▶ Assigned task
Where the material below has a line containing "C7: none -> 4.7uF (plus XO, minus ALARM)", start repeating exactly, and keep going through the line containing "C1: 4700uF (plus G5, minus W3) -> none", with no other lines.

▶ Records shown
Content starts
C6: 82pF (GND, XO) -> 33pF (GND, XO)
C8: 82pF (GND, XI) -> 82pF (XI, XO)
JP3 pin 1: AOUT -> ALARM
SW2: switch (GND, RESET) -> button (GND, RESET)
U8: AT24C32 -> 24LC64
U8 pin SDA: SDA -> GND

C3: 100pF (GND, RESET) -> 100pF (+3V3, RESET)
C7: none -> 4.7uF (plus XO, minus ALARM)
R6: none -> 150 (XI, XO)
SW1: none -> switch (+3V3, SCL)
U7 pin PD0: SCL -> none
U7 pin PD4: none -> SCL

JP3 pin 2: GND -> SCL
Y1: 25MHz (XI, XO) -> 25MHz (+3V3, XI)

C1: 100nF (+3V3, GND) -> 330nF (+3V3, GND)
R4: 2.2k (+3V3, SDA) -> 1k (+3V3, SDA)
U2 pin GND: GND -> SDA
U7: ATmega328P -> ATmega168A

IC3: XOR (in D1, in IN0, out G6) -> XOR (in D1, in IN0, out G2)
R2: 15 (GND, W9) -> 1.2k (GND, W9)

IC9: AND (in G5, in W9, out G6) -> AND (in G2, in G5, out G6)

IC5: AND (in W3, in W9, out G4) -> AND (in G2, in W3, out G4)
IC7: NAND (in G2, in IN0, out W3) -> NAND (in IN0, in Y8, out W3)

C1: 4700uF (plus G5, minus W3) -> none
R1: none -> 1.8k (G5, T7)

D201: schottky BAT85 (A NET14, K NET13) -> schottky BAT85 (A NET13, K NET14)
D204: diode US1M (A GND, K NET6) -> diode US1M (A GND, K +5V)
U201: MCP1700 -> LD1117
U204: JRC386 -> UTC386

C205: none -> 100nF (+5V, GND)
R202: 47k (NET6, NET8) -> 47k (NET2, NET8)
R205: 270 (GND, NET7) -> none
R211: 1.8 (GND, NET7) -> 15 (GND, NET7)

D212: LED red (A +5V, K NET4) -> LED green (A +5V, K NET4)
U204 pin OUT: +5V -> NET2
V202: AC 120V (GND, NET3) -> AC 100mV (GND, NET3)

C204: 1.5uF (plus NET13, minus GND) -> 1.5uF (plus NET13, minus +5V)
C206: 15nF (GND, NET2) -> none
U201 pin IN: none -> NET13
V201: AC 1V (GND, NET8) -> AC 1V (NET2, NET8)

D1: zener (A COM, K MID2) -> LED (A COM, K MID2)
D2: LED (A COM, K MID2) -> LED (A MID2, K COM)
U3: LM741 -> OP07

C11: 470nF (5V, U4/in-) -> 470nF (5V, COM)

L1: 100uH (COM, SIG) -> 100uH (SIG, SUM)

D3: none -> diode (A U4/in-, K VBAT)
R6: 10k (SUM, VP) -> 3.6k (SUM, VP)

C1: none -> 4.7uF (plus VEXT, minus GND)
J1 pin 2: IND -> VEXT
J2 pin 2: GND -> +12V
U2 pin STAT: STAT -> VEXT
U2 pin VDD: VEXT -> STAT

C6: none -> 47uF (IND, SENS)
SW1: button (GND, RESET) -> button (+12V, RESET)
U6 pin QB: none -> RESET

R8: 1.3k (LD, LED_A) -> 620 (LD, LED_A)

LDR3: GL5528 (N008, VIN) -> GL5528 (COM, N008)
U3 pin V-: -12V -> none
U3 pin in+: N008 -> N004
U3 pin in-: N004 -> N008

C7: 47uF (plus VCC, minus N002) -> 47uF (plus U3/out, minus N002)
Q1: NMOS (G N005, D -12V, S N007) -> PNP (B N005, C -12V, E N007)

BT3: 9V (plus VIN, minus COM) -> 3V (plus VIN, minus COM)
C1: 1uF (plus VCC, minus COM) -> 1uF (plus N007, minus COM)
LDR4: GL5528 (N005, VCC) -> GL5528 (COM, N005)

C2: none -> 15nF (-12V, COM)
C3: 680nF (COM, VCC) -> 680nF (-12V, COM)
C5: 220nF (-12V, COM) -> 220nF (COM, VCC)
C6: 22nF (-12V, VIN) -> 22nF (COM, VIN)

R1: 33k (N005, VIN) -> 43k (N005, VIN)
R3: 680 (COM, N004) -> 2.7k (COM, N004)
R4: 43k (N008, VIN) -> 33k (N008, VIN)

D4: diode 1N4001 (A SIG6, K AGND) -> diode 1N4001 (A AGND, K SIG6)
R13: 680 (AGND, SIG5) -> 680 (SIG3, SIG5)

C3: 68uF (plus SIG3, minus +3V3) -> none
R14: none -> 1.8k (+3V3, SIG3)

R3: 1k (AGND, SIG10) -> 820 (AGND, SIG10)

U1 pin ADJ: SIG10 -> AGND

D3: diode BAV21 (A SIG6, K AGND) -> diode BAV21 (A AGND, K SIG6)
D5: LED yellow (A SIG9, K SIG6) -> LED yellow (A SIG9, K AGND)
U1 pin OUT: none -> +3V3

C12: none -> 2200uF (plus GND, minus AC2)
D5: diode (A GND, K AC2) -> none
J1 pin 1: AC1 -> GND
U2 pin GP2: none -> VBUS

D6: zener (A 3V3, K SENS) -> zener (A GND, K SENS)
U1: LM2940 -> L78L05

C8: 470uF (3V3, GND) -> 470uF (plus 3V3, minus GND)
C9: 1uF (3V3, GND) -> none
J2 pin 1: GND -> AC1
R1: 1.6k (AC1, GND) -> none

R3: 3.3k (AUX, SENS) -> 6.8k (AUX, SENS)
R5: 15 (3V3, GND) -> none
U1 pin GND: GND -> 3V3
Content ends
▶ Response to the task
C7: none -> 4.7uF (plus XO, minus ALARM)
R6: none -> 150 (XI, XO)
SW1: none -> switch (+3V3, SCL)
U7 pin PD0: SCL -> none
U7 pin PD4: none -> SCL

JP3 pin 2: GND -> SCL
Y1: 25MHz (XI, XO) -> 25MHz (+3V3, XI)

C1: 100nF (+3V3, GND) -> 330nF (+3V3, GND)
R4: 2.2k (+3V3, SDA) -> 1k (+3V3, SDA)
U2 pin GND: GND -> SDA
U7: ATmega328P -> ATmega168A

IC3: XOR (in D1, in IN0, out G6) -> XOR (in D1, in IN0, out G2)
R2: 15 (GND, W9) -> 1.2k (GND, W9)

IC9: AND (in G5, in W9, out G6) -> AND (in G2, in G5, out G6)

IC5: AND (in W3, in W9, out G4) -> AND (in G2, in W3, out G4)
IC7: NAND (in G2, in IN0, out W3) -> NAND (in IN0, in Y8, out W3)

C1: 4700uF (plus G5, minus W3) -> none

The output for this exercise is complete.